RECORDS FOR THIS EXERCISE: Begin

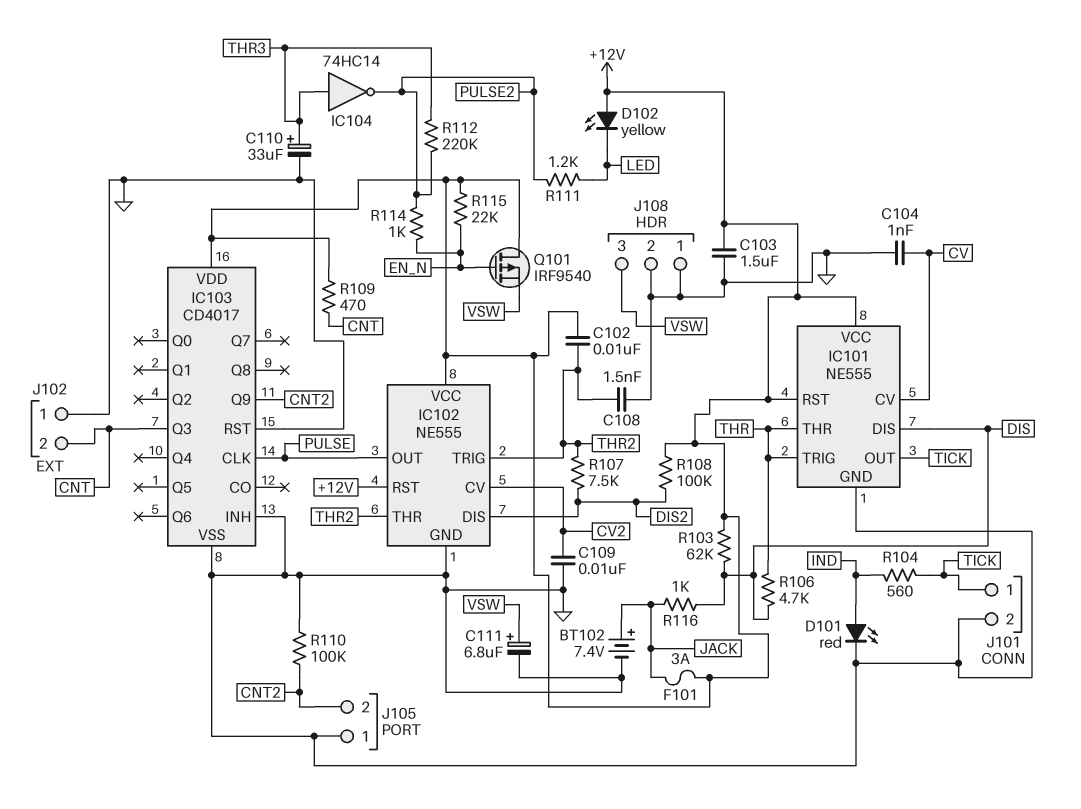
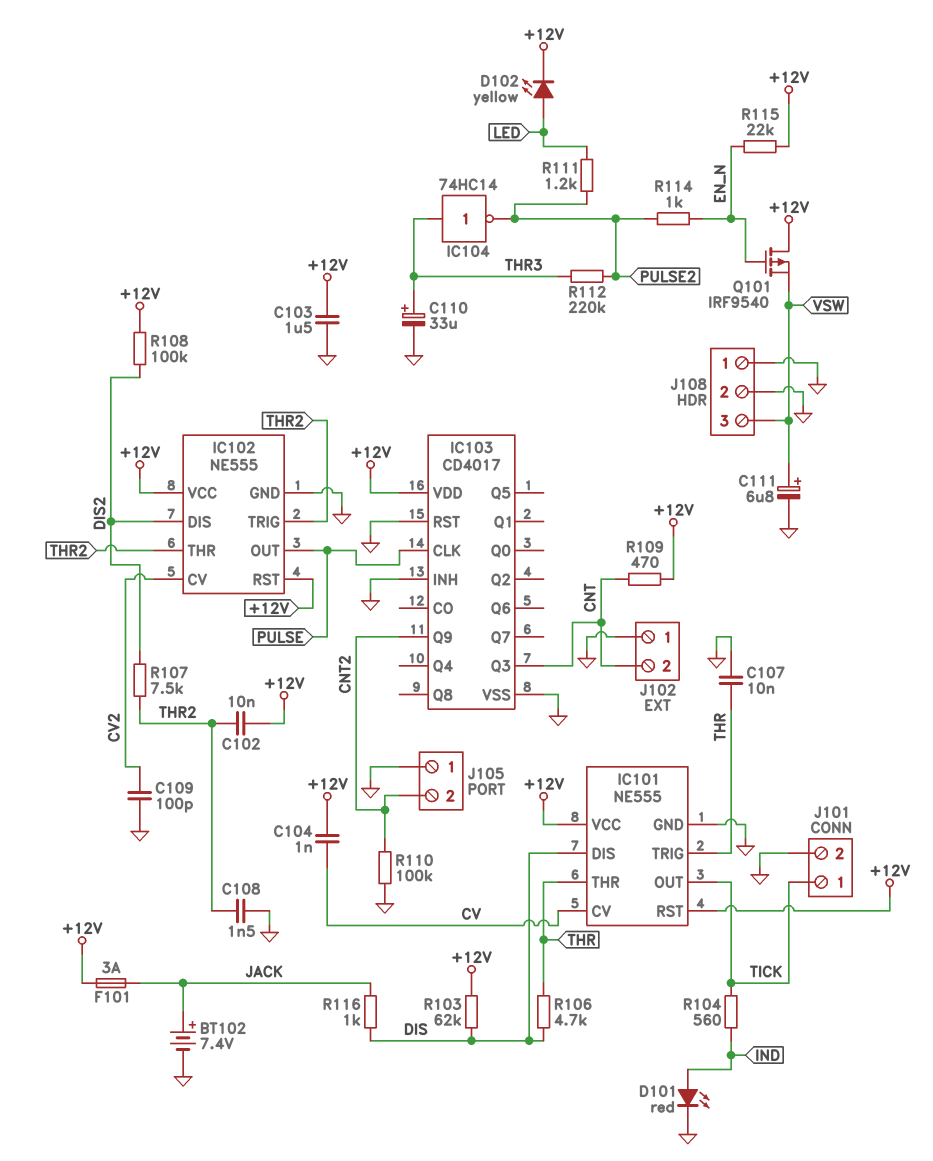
C104: 1nF (CV, GND) -> 1nF (+12V, CV)
C107: none -> 10nF (GND, THR)
C109: 10nF (CV2, GND) -> 100pF (CV2, GND)
D102: LED yellow (A +12V, K LED) -> LED yellow (A LED, K +12V)

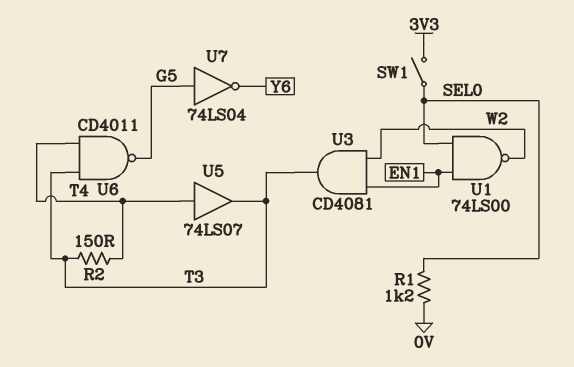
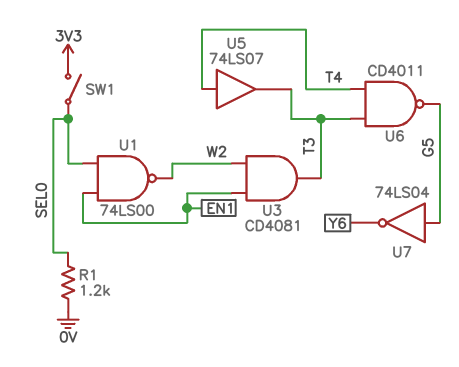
R2: 150 (T3, T4) -> none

RECORDS FOR THIS EXERCISE: End

Given the word "none", show every line of the records that contains it.

**RESULT OF THIS EXERCISE**
C107: none -> 10nF (GND, THR)
R2: 150 (T3, T4) -> none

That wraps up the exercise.